• [DATA TO USE]:
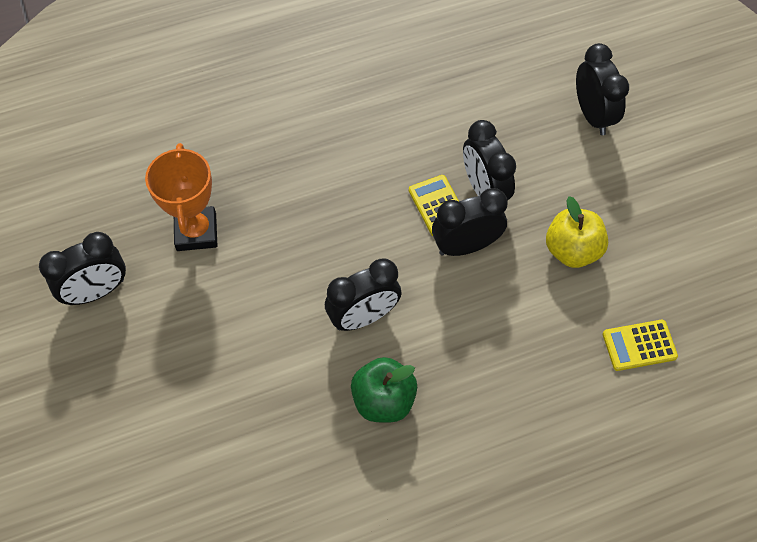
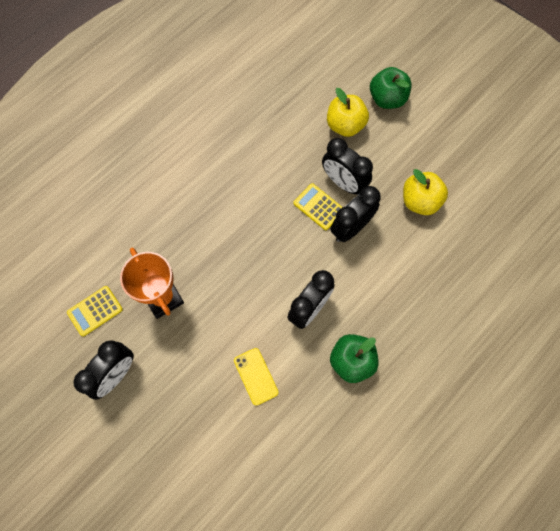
camera: 25 degrees left, 10 degrees up
(256, 366) = (256, 376): none -> yellow phone
(522, 126) = (345, 125): none -> yellow apple
(592, 115) = (387, 99): black clock -> green apple
(639, 345) = (491, 249): yellow calculator -> yellow calculator (95, 311)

• [EXERCISE DETAILS]: Print nothing except the lines from the line containing "(592, 115) = (387, 99): black" to the end of the listing, exactly as written.

• [ANSWER SPACE]:
(592, 115) = (387, 99): black clock -> green apple
(639, 345) = (491, 249): yellow calculator -> yellow calculator (95, 311)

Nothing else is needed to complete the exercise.